»»
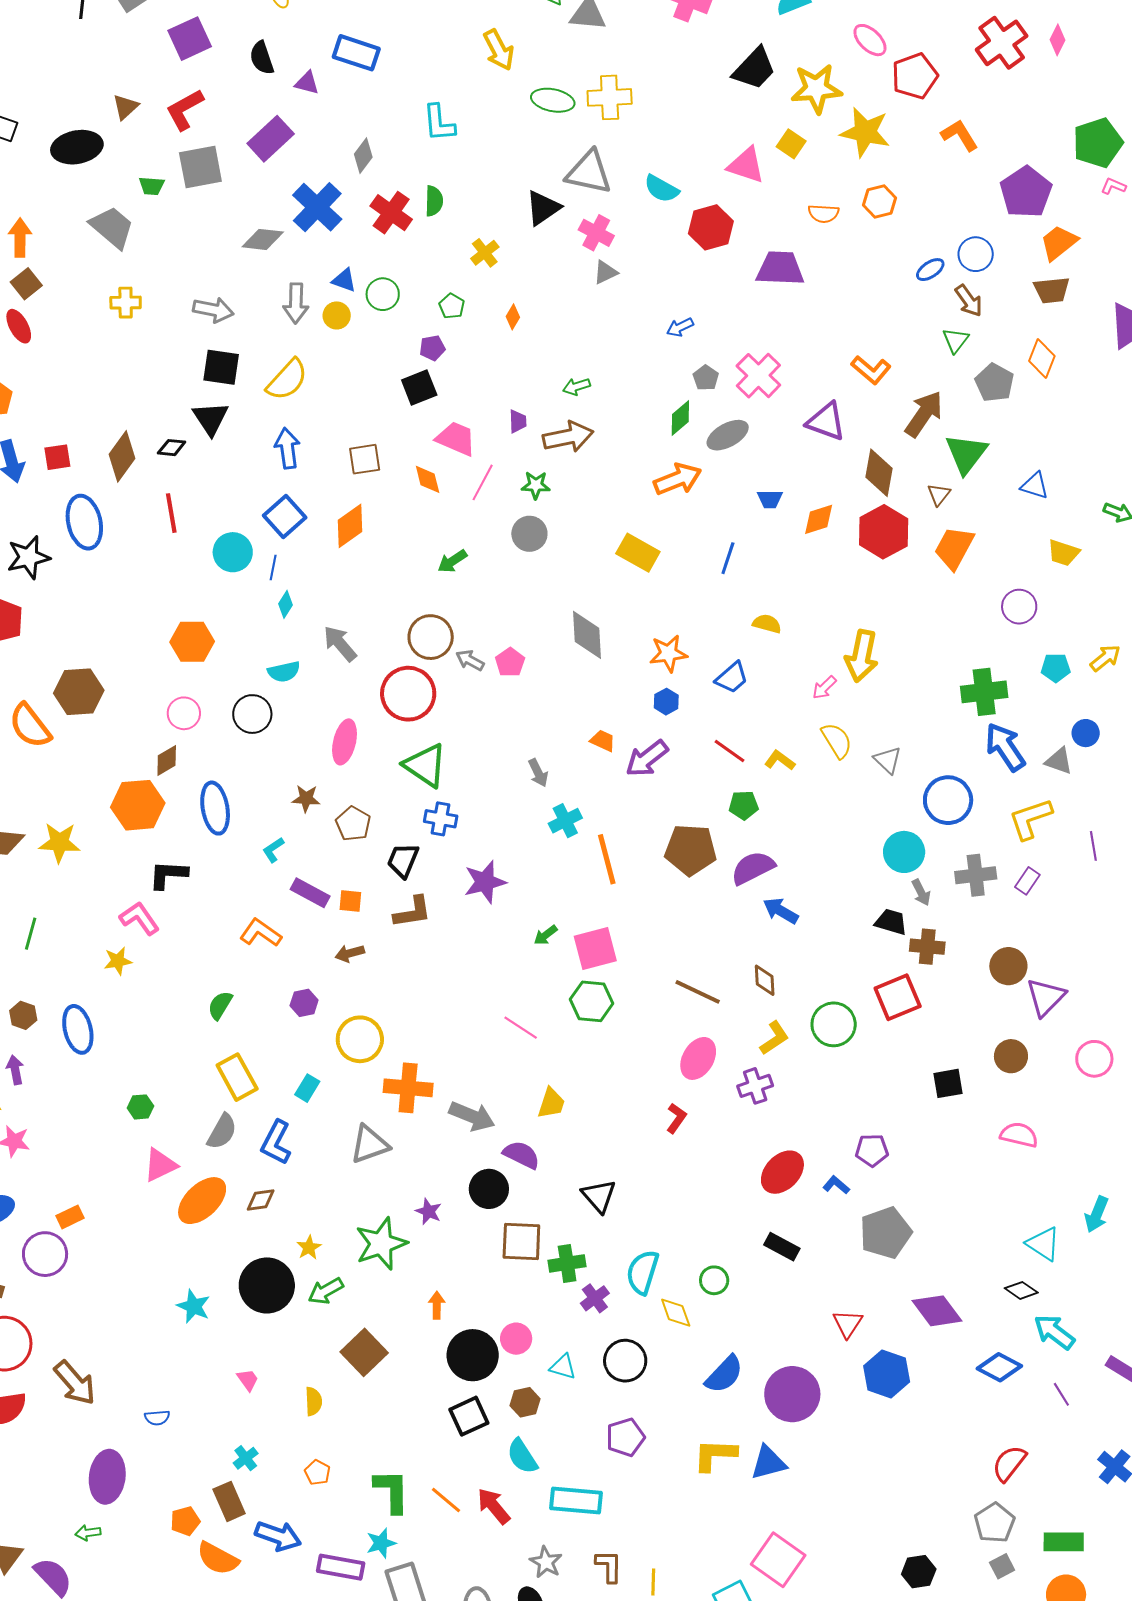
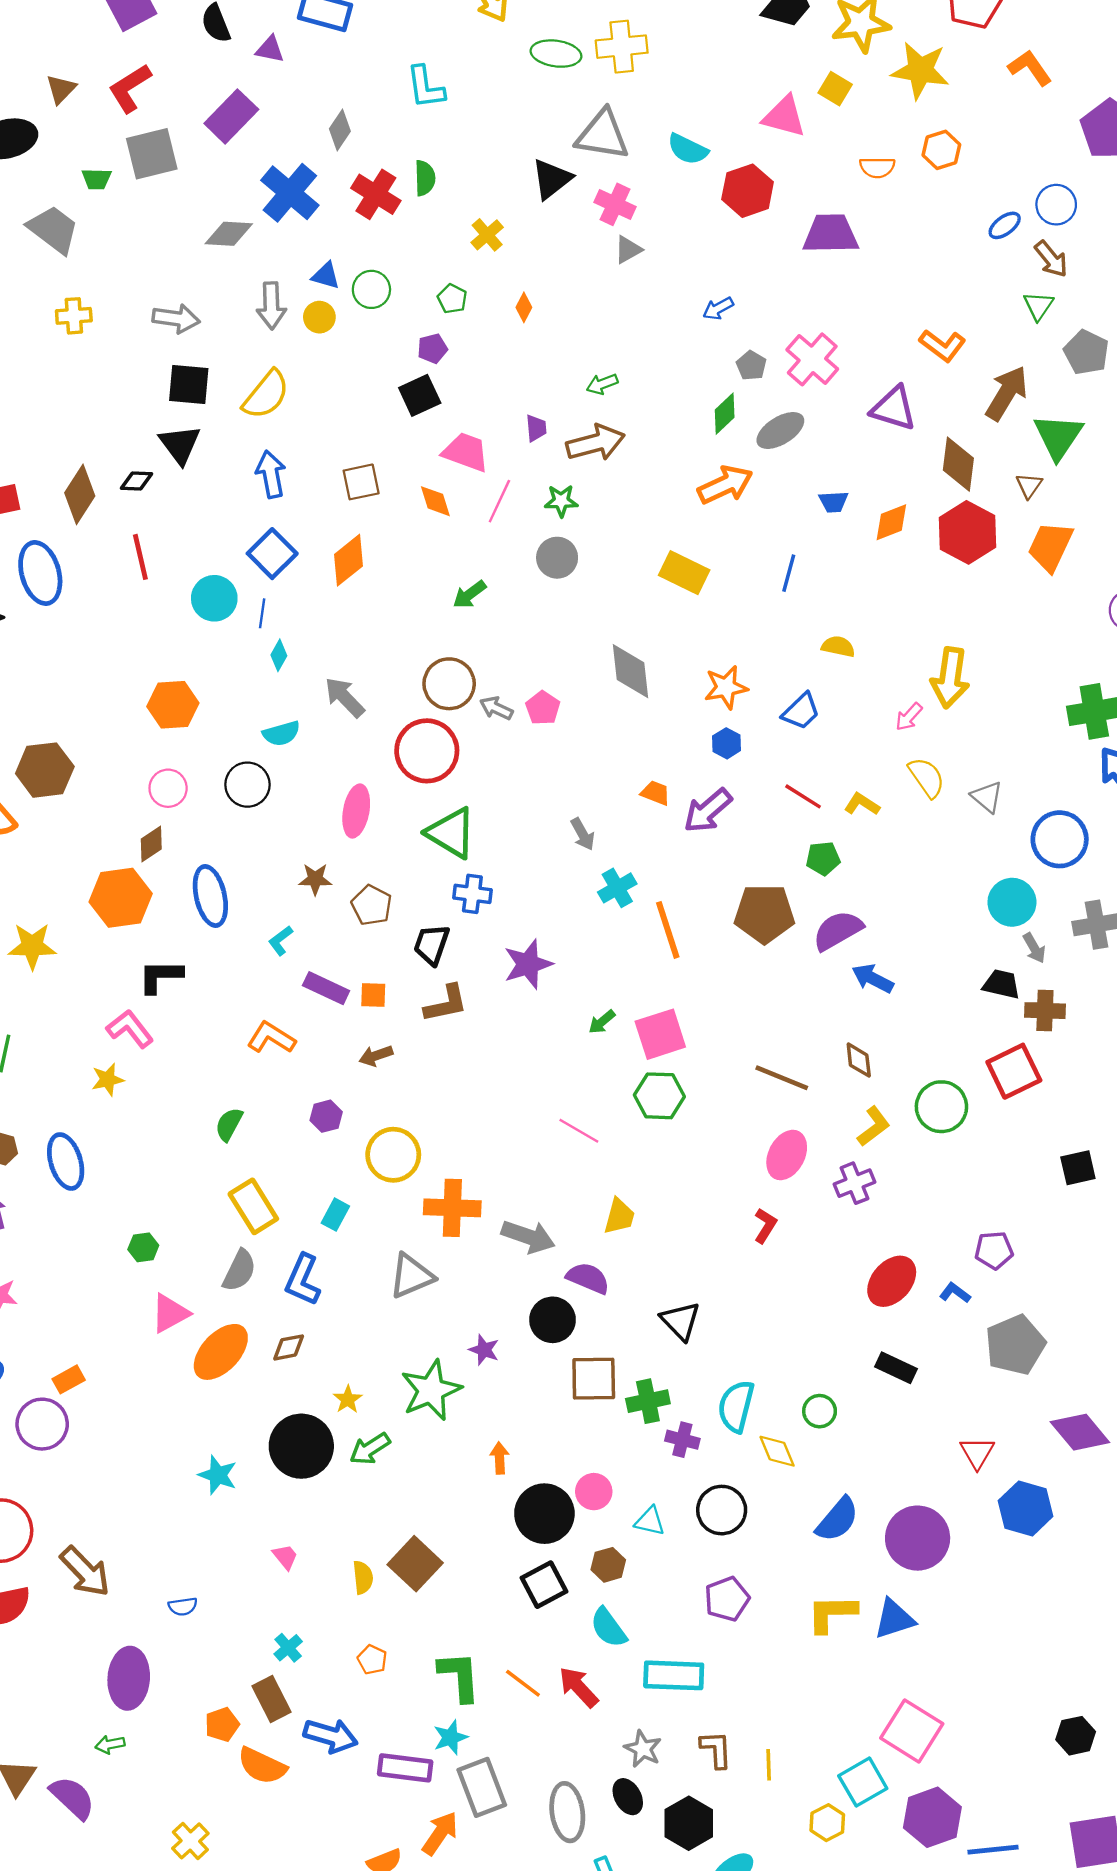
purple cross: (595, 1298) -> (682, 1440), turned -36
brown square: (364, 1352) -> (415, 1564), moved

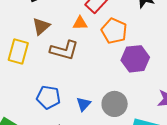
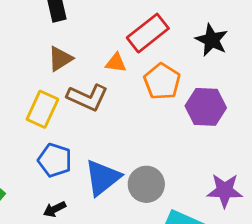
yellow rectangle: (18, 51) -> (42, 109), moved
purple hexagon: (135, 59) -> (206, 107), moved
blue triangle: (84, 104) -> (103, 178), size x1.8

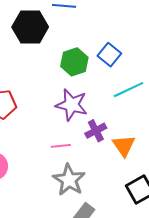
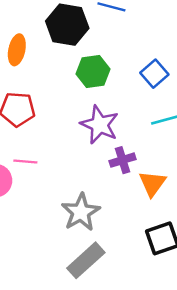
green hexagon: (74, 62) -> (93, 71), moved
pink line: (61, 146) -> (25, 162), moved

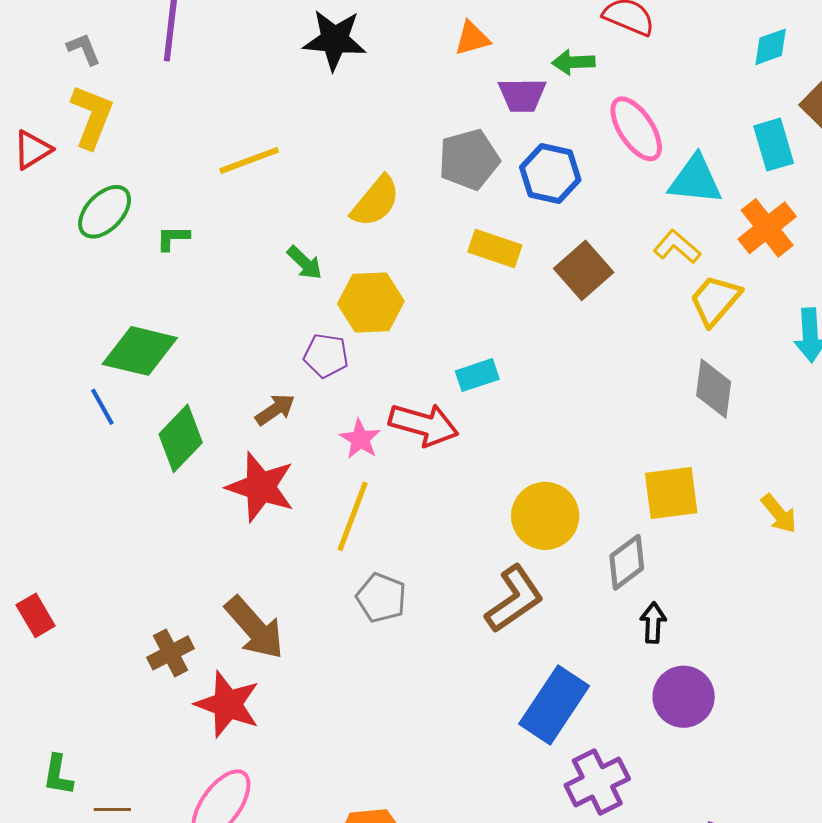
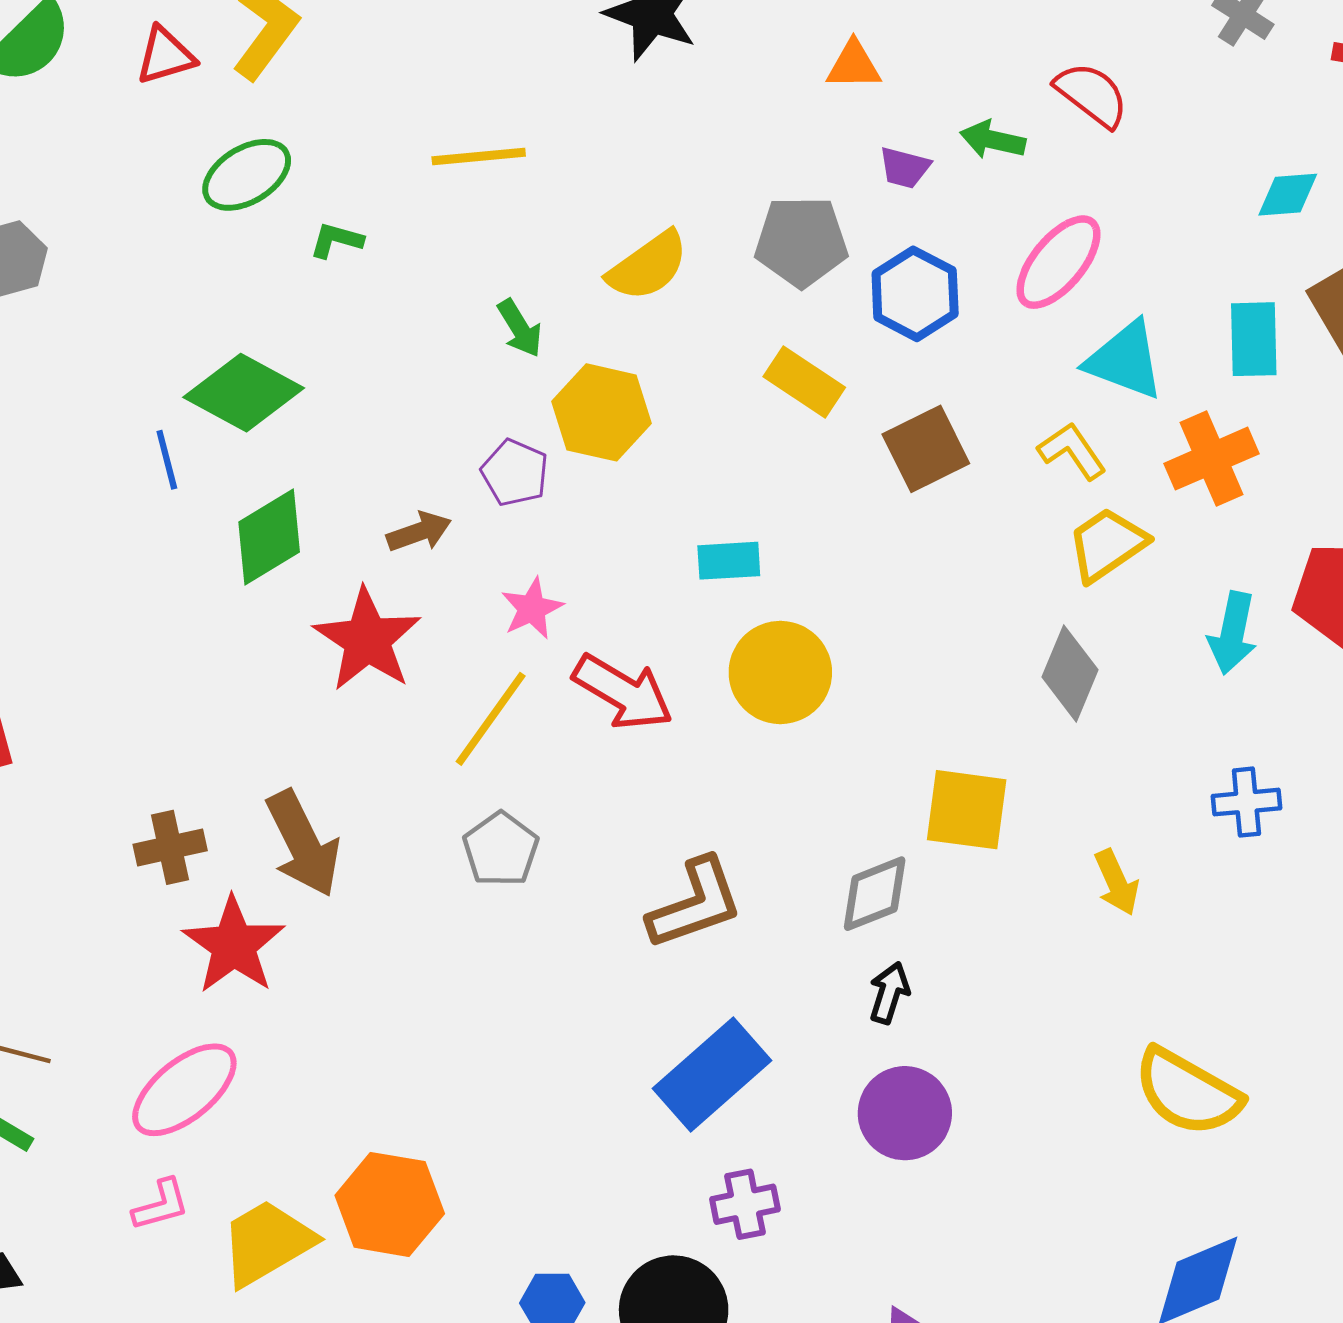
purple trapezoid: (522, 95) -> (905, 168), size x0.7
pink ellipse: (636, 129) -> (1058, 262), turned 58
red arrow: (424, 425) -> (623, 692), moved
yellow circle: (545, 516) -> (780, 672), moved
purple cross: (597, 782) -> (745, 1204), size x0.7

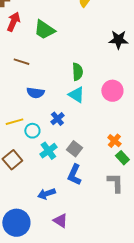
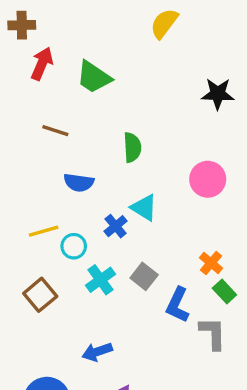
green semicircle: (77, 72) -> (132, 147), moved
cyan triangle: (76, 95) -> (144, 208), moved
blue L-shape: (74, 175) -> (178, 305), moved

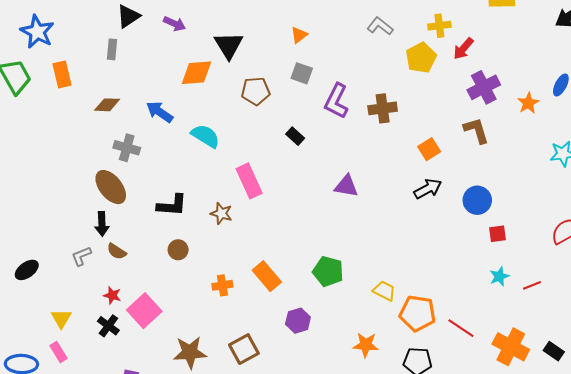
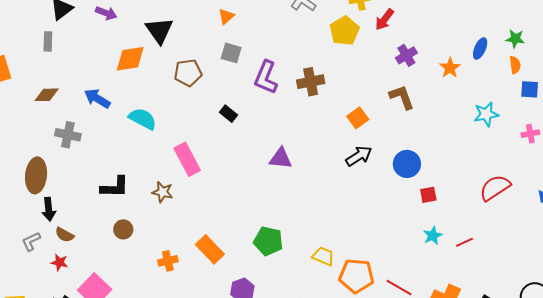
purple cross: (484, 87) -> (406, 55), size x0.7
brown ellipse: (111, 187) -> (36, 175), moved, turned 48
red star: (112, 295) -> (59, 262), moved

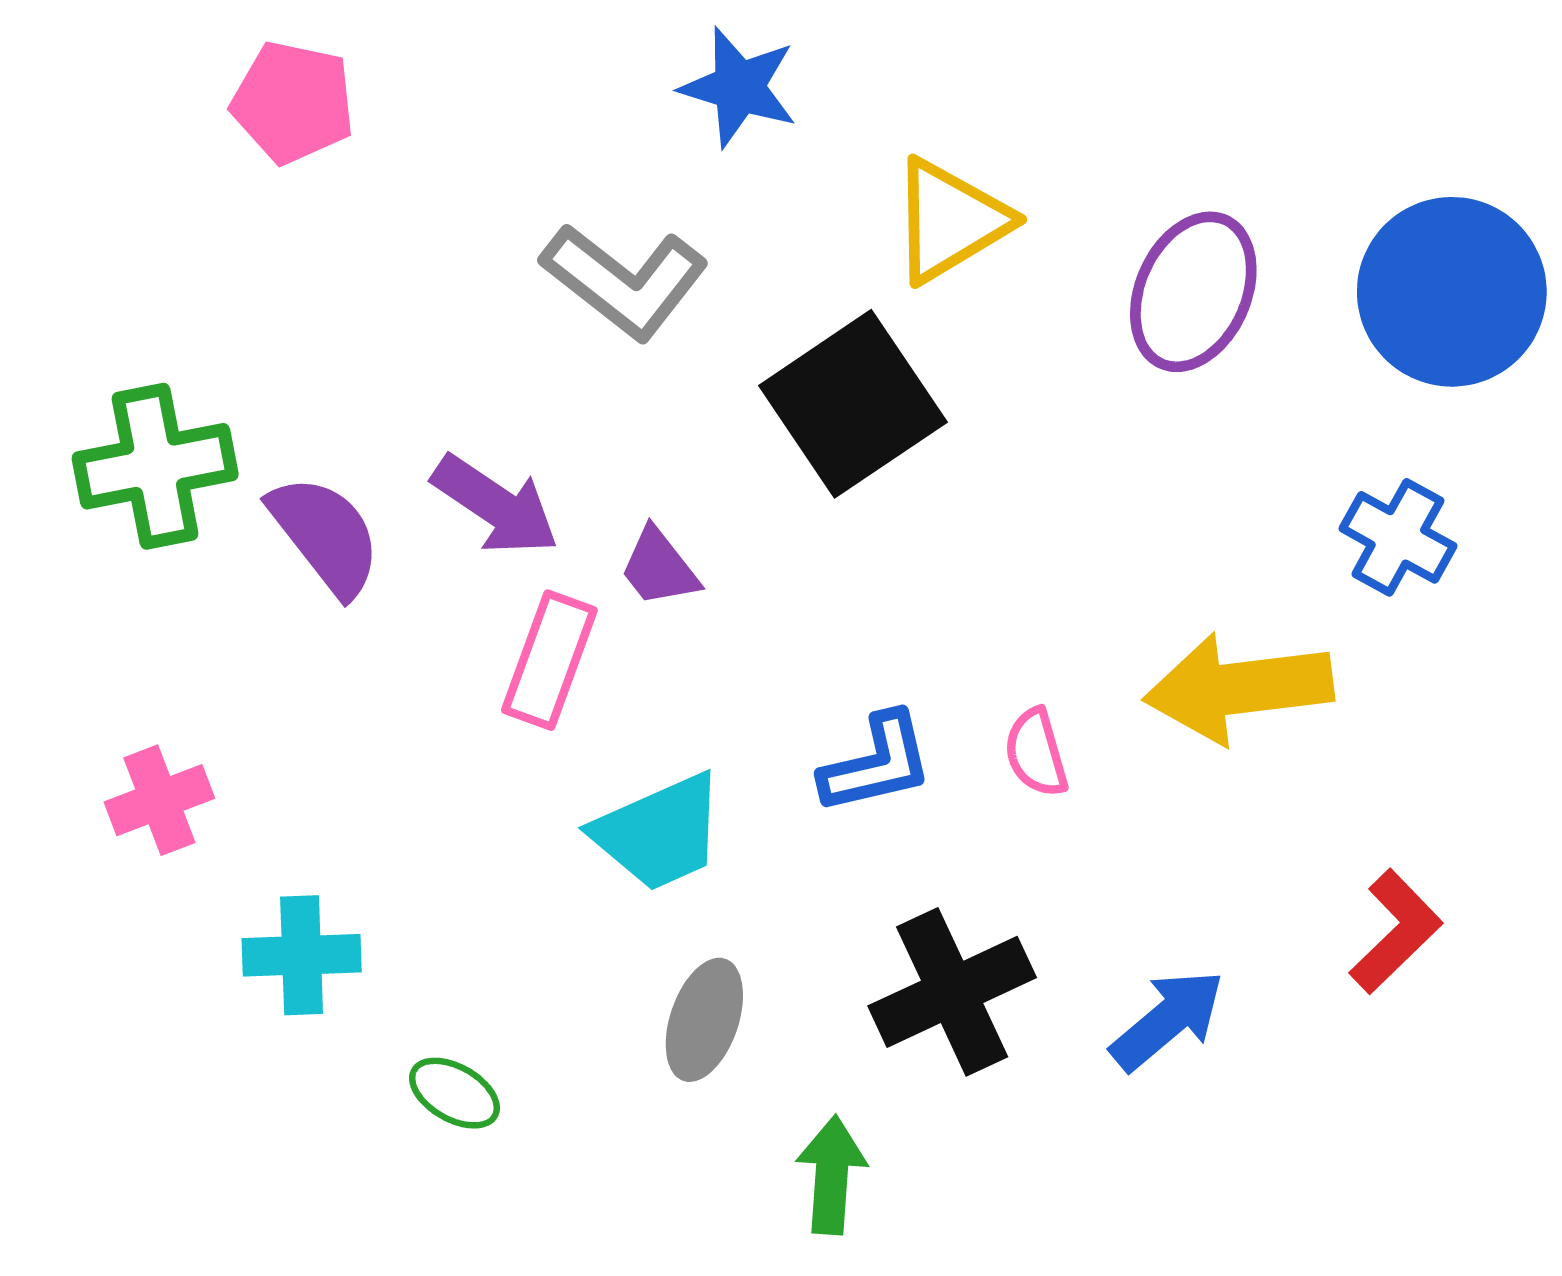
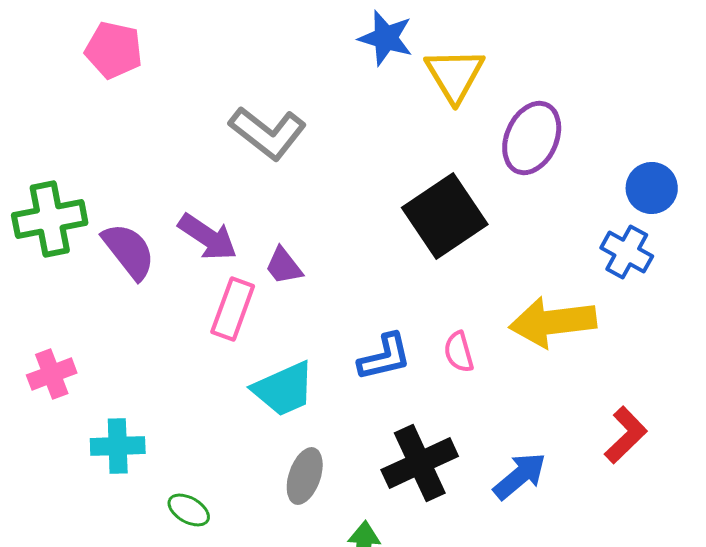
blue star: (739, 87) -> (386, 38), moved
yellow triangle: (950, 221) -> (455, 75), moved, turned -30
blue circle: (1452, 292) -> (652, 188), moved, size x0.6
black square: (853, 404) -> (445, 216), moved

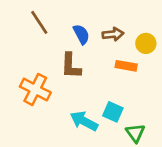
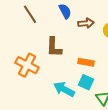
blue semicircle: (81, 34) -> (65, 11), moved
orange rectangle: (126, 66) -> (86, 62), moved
««
Your answer must be an exact repeat of the records above, with no pictures in it.

purple cross: (595, 1298) -> (682, 1440), turned -36
brown square: (364, 1352) -> (415, 1564), moved

yellow rectangle: (18, 51) -> (42, 109), moved
purple hexagon: (135, 59) -> (206, 107), moved
blue triangle: (84, 104) -> (103, 178), size x1.8

green hexagon: (74, 62) -> (93, 71), moved
pink line: (61, 146) -> (25, 162), moved

purple trapezoid: (522, 95) -> (905, 168), size x0.7
pink ellipse: (636, 129) -> (1058, 262), turned 58
red arrow: (424, 425) -> (623, 692), moved
yellow circle: (545, 516) -> (780, 672), moved
purple cross: (597, 782) -> (745, 1204), size x0.7

green semicircle: (77, 72) -> (132, 147), moved
cyan triangle: (76, 95) -> (144, 208), moved
blue L-shape: (74, 175) -> (178, 305), moved

purple cross: (484, 87) -> (406, 55), size x0.7
brown ellipse: (111, 187) -> (36, 175), moved, turned 48
red star: (112, 295) -> (59, 262), moved

blue star: (739, 87) -> (386, 38), moved
yellow triangle: (950, 221) -> (455, 75), moved, turned -30
blue circle: (1452, 292) -> (652, 188), moved, size x0.6
black square: (853, 404) -> (445, 216), moved

blue semicircle: (81, 34) -> (65, 11), moved
orange rectangle: (126, 66) -> (86, 62), moved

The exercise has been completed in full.